*** Material for the task Section Begins ***

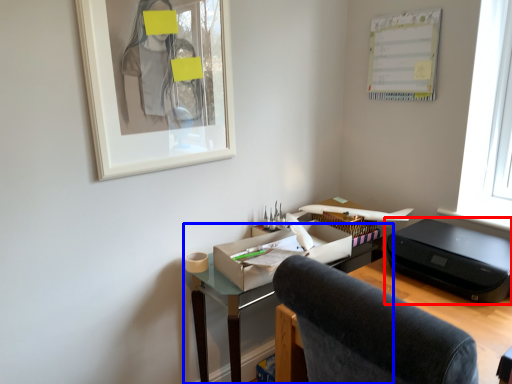
Question: Which object is further to the camera taking this photo, printer (highlighted by a red box) or desk (highlighted by a blue box)?

Choices:
 (A) printer
 (B) desk

Answer: (B)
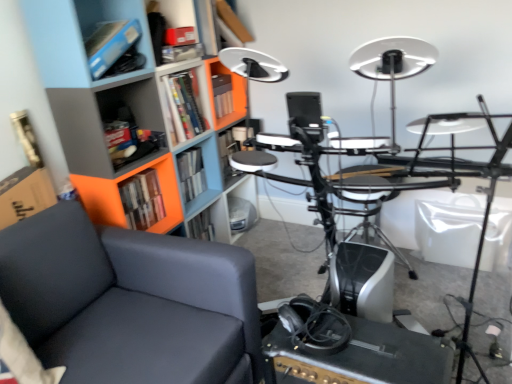
Question: Is hardcover book at center, positioned as the 1th book in back-to-front order, situated inside orange plastic bookcase at left or outside?

Choices:
 (A) inside
 (B) outside

Answer: (A)

Question: In terms of width, does hardcover book at center, marked as the 2th book in a front-to-back arrangement, look wider or thinner when compared to orange plastic bookcase at left?

Choices:
 (A) thin
 (B) wide

Answer: (A)

Question: Which object is positioned farthest from the matte plastic shelf at upper center, marked as the second shelf in a front-to-back arrangement?

Choices:
 (A) matte plastic shelf at center, marked as the 3th shelf in a front-to-back arrangement
 (B) black matte amplifier at lower center
 (C) orange plastic bookcase at left
 (D) matte black chair at left
 (E) hardcover book at center, the second book from the back

Answer: (B)

Question: Which of these objects is positioned farthest from the matte plastic shelf at center, positioned as the 3th shelf in bottom-to-top order?

Choices:
 (A) black plastic computer desk at center
 (B) hardcover book at center, the second book from the back
 (C) matte plastic shelf at lower center, which is counted as the first shelf, starting from the back
 (D) orange plastic bookcase at left
 (E) black matte amplifier at lower center

Answer: (E)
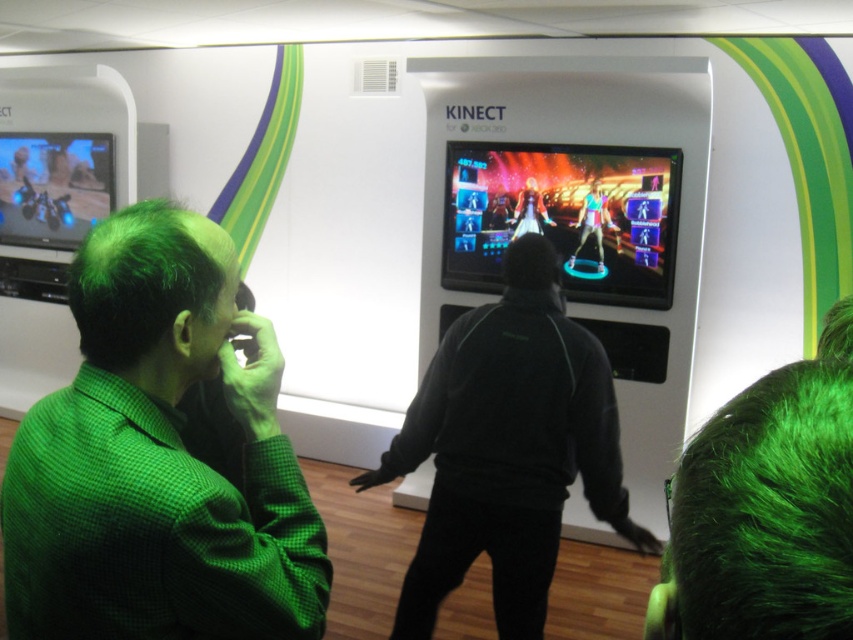
You are a delivery person who needs to place a small package between the black matte jacket at center and the metallic blue motorcycle at left. The package requires a minimum of 3 meters of space to be safely placed. Can you fit the package between them?

The black matte jacket at center and metallic blue motorcycle at left are 3.72 meters apart, which is more than the required 3 meters, so the package can be safely placed between them.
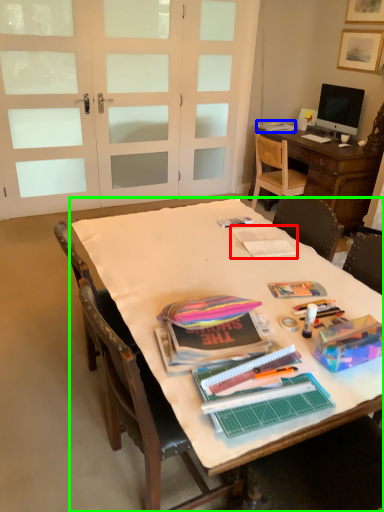
Question: Based on their relative distances, which object is farther from magazine (highlighted by a red box)? Choose from magazine (highlighted by a blue box) and table (highlighted by a green box).

Choices:
 (A) magazine
 (B) table

Answer: (A)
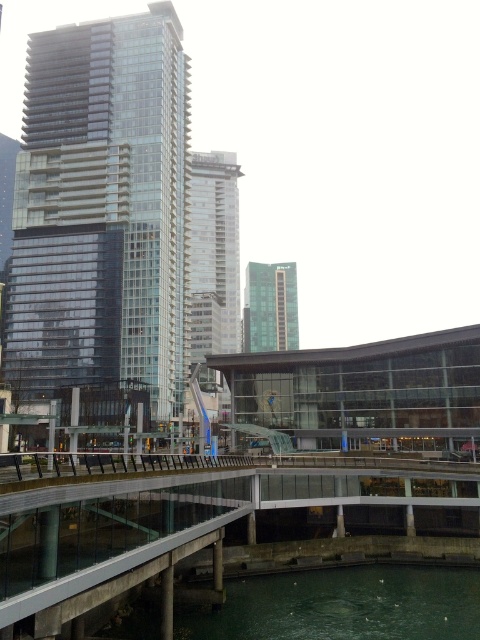
In the scene shown: You are an architect analyzing the urban skyline. Which of the two buildings, the glassy reflective skyscraper at left or the silver glass tower at center, would cast a longer shadow during midday? Explain your reasoning based on their positions and heights.

The glassy reflective skyscraper at left is much taller than the silver glass tower at center, so it would cast a longer shadow during midday because taller objects generally cast longer shadows when the sun is directly overhead.

You are a drone operator tasked with flying a drone from the glassy reflective skyscraper at left to the silver glass tower at center. Based on the scene description, which direction should you fly the drone to reach the destination?

The glassy reflective skyscraper at left is positioned over the silver glass tower at center, so you should fly the drone downward to reach the destination.

You are standing on the curved pedestrian bridge with glass railings and want to take a photo of both the point at coordinates point (83, 268) and the point at coordinates point (444, 486). Which point will appear closer to the camera in the photo?

The point at coordinates point (83, 268) will appear closer to the camera in the photo because it is further to the camera than point (444, 486).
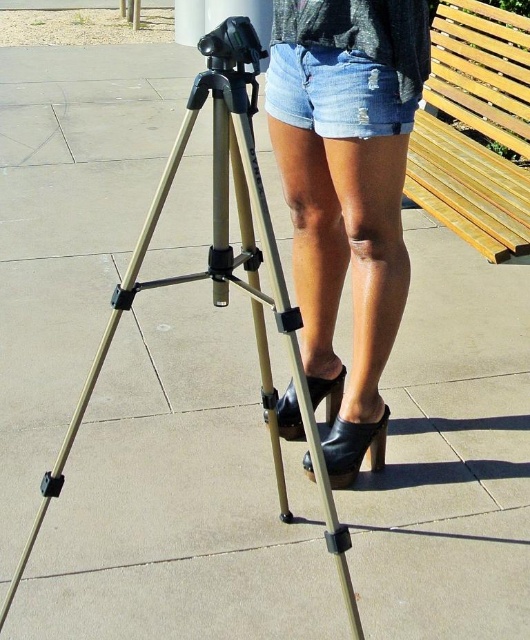
Can you confirm if denim shorts at center is positioned below light brown wooden bench at upper right?

Indeed, denim shorts at center is positioned under light brown wooden bench at upper right.

Between point (311, 189) and point (464, 4), which one is positioned in front?

Positioned in front is point (311, 189).

Find the location of `denim shorts at center`. denim shorts at center is located at coordinates (347, 192).

Who is shorter, denim shorts at center or denim shorts at upper center?

Standing shorter between the two is denim shorts at upper center.

Does denim shorts at center have a lesser width compared to denim shorts at upper center?

In fact, denim shorts at center might be wider than denim shorts at upper center.

Between point (281, 406) and point (340, 65), which one is positioned in front?

Positioned in front is point (340, 65).

You are a GUI agent. You are given a task and a screenshot of the screen. Output one action in this format:
    pyautogui.click(x=<x>, y=<y>)
    Task: Click on the denim shorts at center
    
    Given the screenshot: What is the action you would take?
    pyautogui.click(x=347, y=192)

Is point (265, 198) positioned before point (499, 93)?

That is True.

Does metallic tripod at center appear on the right side of light brown wooden bench at upper right?

In fact, metallic tripod at center is to the left of light brown wooden bench at upper right.

At what (x,y) coordinates should I click in order to perform the action: click on metallic tripod at center. Please return your answer as a coordinate pair (x, y). The height and width of the screenshot is (640, 530). Looking at the image, I should click on (222, 273).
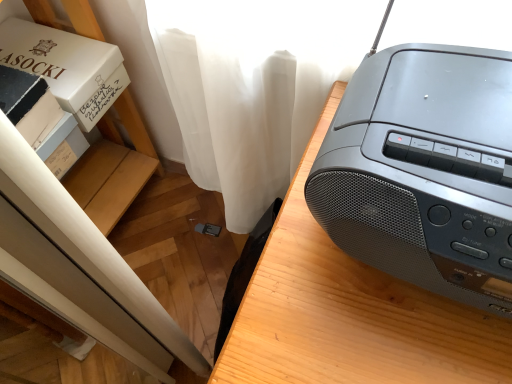
Question: Does white cardboard box at upper left appear on the left side of white cardboard box at upper left?

Choices:
 (A) yes
 (B) no

Answer: (B)

Question: Is white cardboard box at upper left completely or partially outside of white cardboard box at upper left?

Choices:
 (A) yes
 (B) no

Answer: (B)

Question: Does white cardboard box at upper left appear on the right side of white cardboard box at upper left?

Choices:
 (A) yes
 (B) no

Answer: (A)

Question: Is white cardboard box at upper left oriented towards white cardboard box at upper left?

Choices:
 (A) no
 (B) yes

Answer: (B)

Question: From a real-world perspective, is white cardboard box at upper left physically above white cardboard box at upper left?

Choices:
 (A) yes
 (B) no

Answer: (A)

Question: From a real-world perspective, is matte black boombox at right above or below white cardboard box at left?

Choices:
 (A) above
 (B) below

Answer: (B)

Question: Is matte black boombox at right bigger or smaller than white cardboard box at left?

Choices:
 (A) small
 (B) big

Answer: (B)

Question: Considering the positions of matte black boombox at right and white cardboard box at left in the image, is matte black boombox at right taller or shorter than white cardboard box at left?

Choices:
 (A) short
 (B) tall

Answer: (B)

Question: Is matte black boombox at right wider or thinner than white cardboard box at left?

Choices:
 (A) wide
 (B) thin

Answer: (A)

Question: Considering the positions of point (98, 180) and point (393, 114), is point (98, 180) closer or farther from the camera than point (393, 114)?

Choices:
 (A) closer
 (B) farther

Answer: (B)

Question: Is white cardboard box at upper left inside or outside of matte black radio at upper right?

Choices:
 (A) outside
 (B) inside

Answer: (A)

Question: In terms of width, does white cardboard box at upper left look wider or thinner when compared to matte black radio at upper right?

Choices:
 (A) thin
 (B) wide

Answer: (B)

Question: Is white cardboard box at upper left taller or shorter than matte black radio at upper right?

Choices:
 (A) short
 (B) tall

Answer: (B)

Question: Is matte black radio at upper right to the left or to the right of matte black boombox at right in the image?

Choices:
 (A) right
 (B) left

Answer: (B)

Question: Looking at their shapes, would you say matte black radio at upper right is wider or thinner than matte black boombox at right?

Choices:
 (A) wide
 (B) thin

Answer: (B)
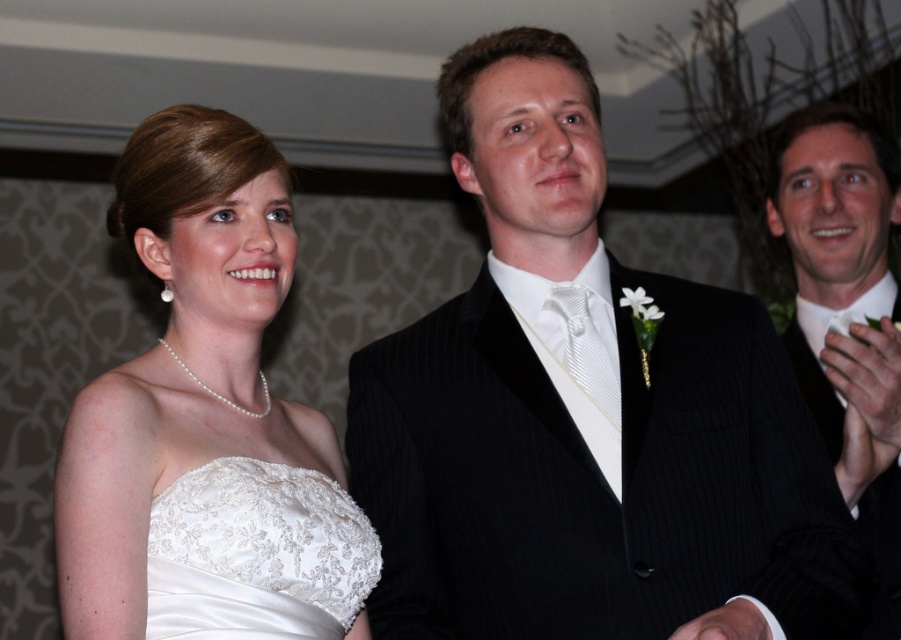
You are a photographer setting up for a group photo. You need to ensure both the white satin dress at left and the black pinstripe suit at right are fully visible in the frame. Based on their sizes, which one requires more horizontal space in the composition?

The white satin dress at left might be wider than the black pinstripe suit at right, so it requires more horizontal space in the composition to ensure it is fully visible.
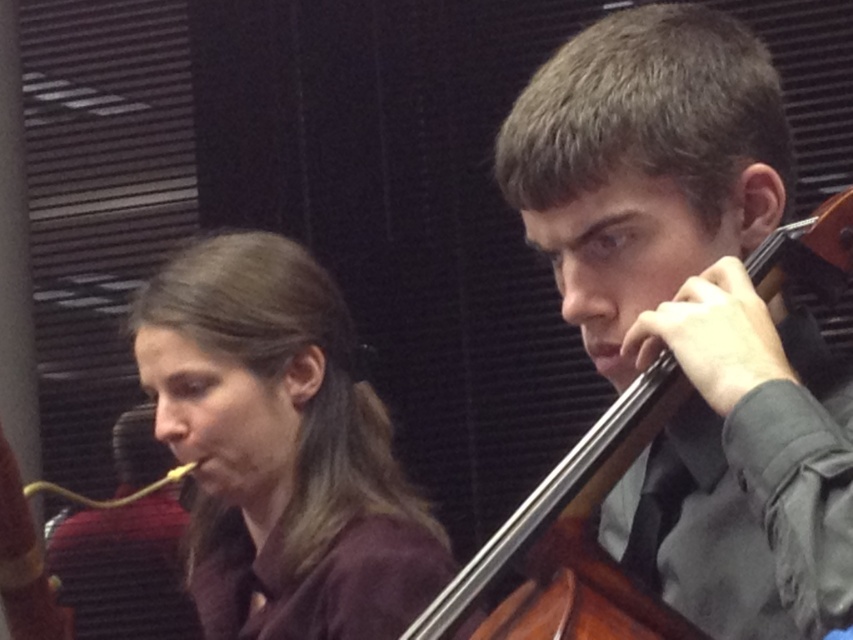
Question: Among these points, which one is farthest from the camera?

Choices:
 (A) (254, 522)
 (B) (579, 460)

Answer: (A)

Question: Does brown matte hair at center appear on the right side of brown wooden cello at center?

Choices:
 (A) yes
 (B) no

Answer: (B)

Question: Is brown matte hair at center bigger than brown wooden cello at center?

Choices:
 (A) no
 (B) yes

Answer: (B)

Question: Can you confirm if brown matte hair at center is bigger than brown wooden cello at center?

Choices:
 (A) no
 (B) yes

Answer: (B)

Question: Which point is closer to the camera?

Choices:
 (A) (228, 282)
 (B) (480, 636)

Answer: (B)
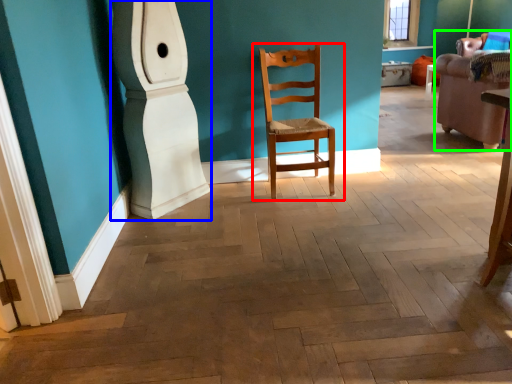
Question: Which object is the closest to the chair (highlighted by a red box)? Choose among these: pillar (highlighted by a blue box) or armchair (highlighted by a green box).

Choices:
 (A) pillar
 (B) armchair

Answer: (A)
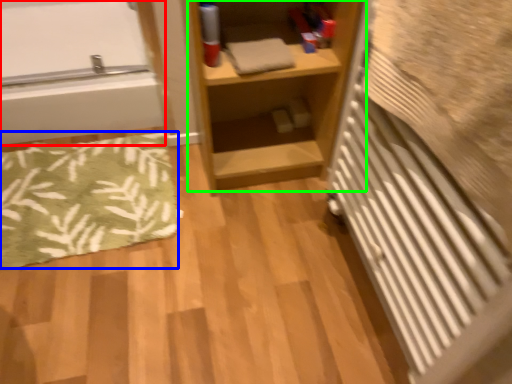
Question: Which object is positioned farthest from bathtub (highlighted by a red box)? Select from bath mat (highlighted by a blue box) and shelf (highlighted by a green box).

Choices:
 (A) bath mat
 (B) shelf

Answer: (B)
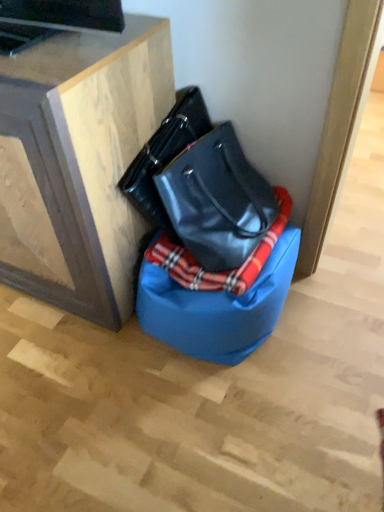
Question: Should I look upward or downward to see wooden cabinet at upper left?

Choices:
 (A) down
 (B) up

Answer: (B)

Question: Is glossy black handbag at center positioned with its back to plaid fabric blanket at center?

Choices:
 (A) yes
 (B) no

Answer: (B)

Question: Can you confirm if glossy black handbag at center is wider than plaid fabric blanket at center?

Choices:
 (A) yes
 (B) no

Answer: (B)

Question: Considering the relative positions of glossy black handbag at center and plaid fabric blanket at center in the image provided, is glossy black handbag at center behind plaid fabric blanket at center?

Choices:
 (A) no
 (B) yes

Answer: (A)

Question: From the image's perspective, is glossy black handbag at center located above plaid fabric blanket at center?

Choices:
 (A) no
 (B) yes

Answer: (B)

Question: Does glossy black handbag at center appear on the left side of plaid fabric blanket at center?

Choices:
 (A) no
 (B) yes

Answer: (B)

Question: Is glossy black handbag at center to the right of plaid fabric blanket at center from the viewer's perspective?

Choices:
 (A) no
 (B) yes

Answer: (A)

Question: Is blue fabric bean bag chair at lower center at the back of plaid fabric blanket at center?

Choices:
 (A) no
 (B) yes

Answer: (A)

Question: Is plaid fabric blanket at center to the right of blue fabric bean bag chair at lower center from the viewer's perspective?

Choices:
 (A) no
 (B) yes

Answer: (B)

Question: Is plaid fabric blanket at center taller than blue fabric bean bag chair at lower center?

Choices:
 (A) yes
 (B) no

Answer: (B)

Question: From a real-world perspective, is plaid fabric blanket at center located beneath blue fabric bean bag chair at lower center?

Choices:
 (A) no
 (B) yes

Answer: (A)

Question: From the image's perspective, is plaid fabric blanket at center under blue fabric bean bag chair at lower center?

Choices:
 (A) no
 (B) yes

Answer: (A)

Question: Does plaid fabric blanket at center come behind blue fabric bean bag chair at lower center?

Choices:
 (A) no
 (B) yes

Answer: (B)

Question: Does wooden cabinet at upper left have a lesser width compared to plaid fabric blanket at center?

Choices:
 (A) yes
 (B) no

Answer: (B)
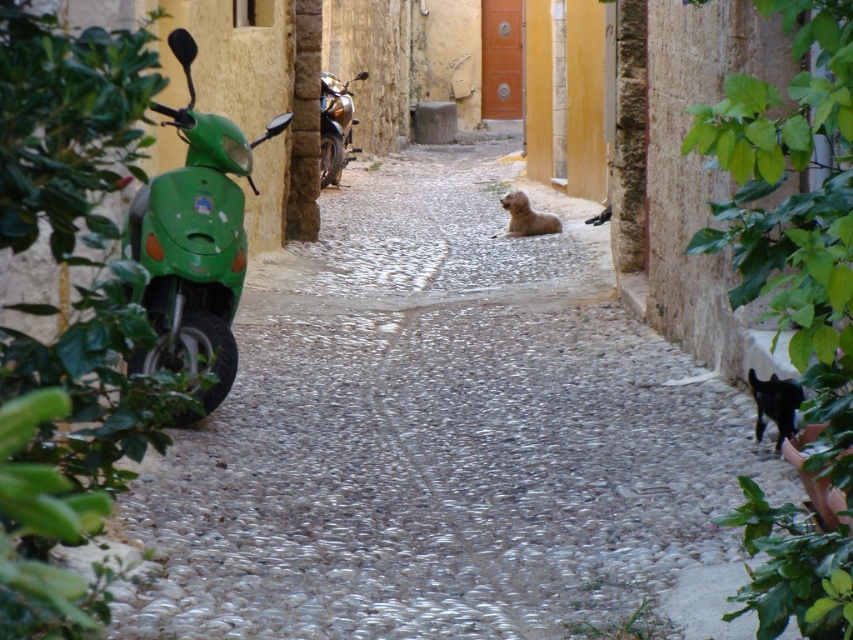
Is green matte scooter at left thinner than black glossy cat at lower right?

In fact, green matte scooter at left might be wider than black glossy cat at lower right.

Locate an element on the screen. This screenshot has width=853, height=640. green matte scooter at left is located at coordinates (194, 241).

Is point (231, 372) farther from viewer compared to point (335, 109)?

No, it is in front of (335, 109).

Which is more to the right, green matte scooter at left or metallic gold motorcycle at center?

Positioned to the right is green matte scooter at left.

The image size is (853, 640). What do you see at coordinates (194, 241) in the screenshot?
I see `green matte scooter at left` at bounding box center [194, 241].

Where is `green matte scooter at left`? green matte scooter at left is located at coordinates (194, 241).

The height and width of the screenshot is (640, 853). What do you see at coordinates (335, 125) in the screenshot?
I see `metallic gold motorcycle at center` at bounding box center [335, 125].

In the scene shown: Does metallic gold motorcycle at center appear on the left side of brown furry dog at center?

Correct, you'll find metallic gold motorcycle at center to the left of brown furry dog at center.

Which is behind, point (332, 106) or point (512, 228)?

Positioned behind is point (332, 106).

Locate an element on the screen. The height and width of the screenshot is (640, 853). metallic gold motorcycle at center is located at coordinates (335, 125).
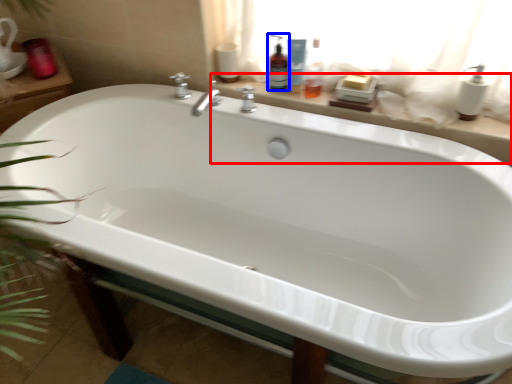
Question: Among these objects, which one is nearest to the camera, window sill (highlighted by a red box) or cleaning product (highlighted by a blue box)?

Choices:
 (A) window sill
 (B) cleaning product

Answer: (A)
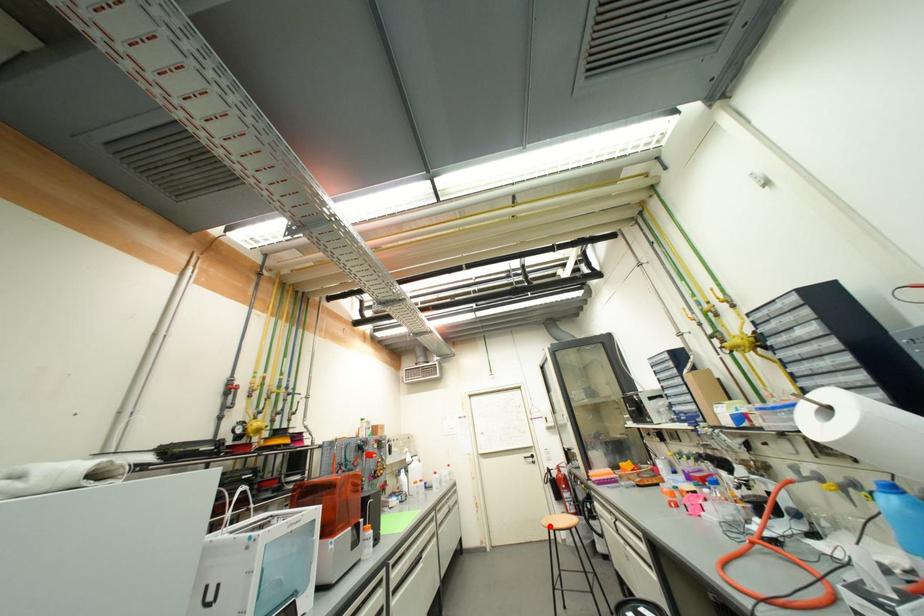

*** Material for the task Section Ends ***

**What the task requires:** Copy word for word the part of the records that opens with the line containing "The height and width of the screenshot is (640, 853). What" and closes with the line containing "center [335, 125].".

**Answer space:**
The height and width of the screenshot is (640, 853). What do you see at coordinates (335, 125) in the screenshot?
I see `metallic gold motorcycle at center` at bounding box center [335, 125].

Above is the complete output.